### [Your goal]
From the records below, transcribe exactly the lines that begin at the line with "camera: 135 degrees right, 20 degrees up" and end at the line with "colour: deska do", both included.

Records excerpted from a collection:
((

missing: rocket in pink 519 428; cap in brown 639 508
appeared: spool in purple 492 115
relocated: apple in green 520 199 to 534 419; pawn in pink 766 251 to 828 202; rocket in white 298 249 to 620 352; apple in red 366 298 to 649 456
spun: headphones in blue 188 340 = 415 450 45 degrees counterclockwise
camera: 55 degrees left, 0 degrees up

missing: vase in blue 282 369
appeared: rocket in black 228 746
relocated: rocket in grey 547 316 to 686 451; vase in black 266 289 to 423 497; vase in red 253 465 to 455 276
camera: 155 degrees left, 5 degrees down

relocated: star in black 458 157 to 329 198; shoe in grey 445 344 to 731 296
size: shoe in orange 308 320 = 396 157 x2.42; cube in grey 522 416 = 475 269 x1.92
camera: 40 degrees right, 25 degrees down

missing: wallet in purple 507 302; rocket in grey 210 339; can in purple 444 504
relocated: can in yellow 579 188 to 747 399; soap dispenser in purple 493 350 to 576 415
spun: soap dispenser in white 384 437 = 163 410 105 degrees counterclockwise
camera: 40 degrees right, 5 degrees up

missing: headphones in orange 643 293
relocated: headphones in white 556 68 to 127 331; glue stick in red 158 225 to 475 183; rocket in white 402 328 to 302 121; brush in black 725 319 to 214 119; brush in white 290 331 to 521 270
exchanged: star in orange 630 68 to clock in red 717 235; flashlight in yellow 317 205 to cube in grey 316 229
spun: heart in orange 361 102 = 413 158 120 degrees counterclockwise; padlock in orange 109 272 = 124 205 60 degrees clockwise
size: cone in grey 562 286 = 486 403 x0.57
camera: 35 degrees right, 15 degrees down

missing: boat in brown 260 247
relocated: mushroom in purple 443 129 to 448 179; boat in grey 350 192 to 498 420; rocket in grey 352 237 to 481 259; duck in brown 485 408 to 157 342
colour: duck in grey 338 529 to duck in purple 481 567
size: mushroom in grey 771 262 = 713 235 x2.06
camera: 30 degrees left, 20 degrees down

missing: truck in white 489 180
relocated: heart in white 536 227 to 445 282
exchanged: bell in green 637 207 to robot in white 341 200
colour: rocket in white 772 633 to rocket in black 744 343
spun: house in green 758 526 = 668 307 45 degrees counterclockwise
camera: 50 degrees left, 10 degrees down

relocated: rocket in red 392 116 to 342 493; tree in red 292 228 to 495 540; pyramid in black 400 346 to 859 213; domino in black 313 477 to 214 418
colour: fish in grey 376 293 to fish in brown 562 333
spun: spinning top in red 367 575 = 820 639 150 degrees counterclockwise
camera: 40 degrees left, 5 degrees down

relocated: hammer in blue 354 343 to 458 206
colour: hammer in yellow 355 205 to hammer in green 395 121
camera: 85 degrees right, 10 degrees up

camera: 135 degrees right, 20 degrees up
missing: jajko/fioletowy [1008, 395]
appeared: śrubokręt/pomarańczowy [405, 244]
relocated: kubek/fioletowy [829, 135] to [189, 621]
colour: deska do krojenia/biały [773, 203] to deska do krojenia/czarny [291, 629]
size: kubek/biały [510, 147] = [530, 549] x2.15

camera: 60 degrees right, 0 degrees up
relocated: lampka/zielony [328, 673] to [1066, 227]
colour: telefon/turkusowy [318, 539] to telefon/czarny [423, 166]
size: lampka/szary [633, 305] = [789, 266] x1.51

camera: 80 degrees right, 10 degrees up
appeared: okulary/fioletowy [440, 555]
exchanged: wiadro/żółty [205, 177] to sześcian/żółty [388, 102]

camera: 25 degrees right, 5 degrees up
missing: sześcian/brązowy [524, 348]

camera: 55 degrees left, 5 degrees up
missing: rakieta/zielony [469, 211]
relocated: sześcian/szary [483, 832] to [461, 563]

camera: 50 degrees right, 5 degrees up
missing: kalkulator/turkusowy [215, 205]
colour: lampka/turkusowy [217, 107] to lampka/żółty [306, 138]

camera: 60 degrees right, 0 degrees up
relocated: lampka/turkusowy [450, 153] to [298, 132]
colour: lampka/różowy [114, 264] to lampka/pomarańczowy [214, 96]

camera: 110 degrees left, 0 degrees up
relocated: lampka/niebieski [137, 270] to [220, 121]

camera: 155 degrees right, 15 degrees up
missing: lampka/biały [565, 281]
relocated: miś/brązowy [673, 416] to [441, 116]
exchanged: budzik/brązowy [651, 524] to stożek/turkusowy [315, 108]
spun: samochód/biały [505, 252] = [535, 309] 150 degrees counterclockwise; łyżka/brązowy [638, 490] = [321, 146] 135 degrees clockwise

))

### [Answer to the problem]
camera: 135 degrees right, 20 degrees up
missing: jajko/fioletowy [1008, 395]
appeared: śrubokręt/pomarańczowy [405, 244]
relocated: kubek/fioletowy [829, 135] to [189, 621]
colour: deska do krojenia/biały [773, 203] to deska do krojenia/czarny [291, 629]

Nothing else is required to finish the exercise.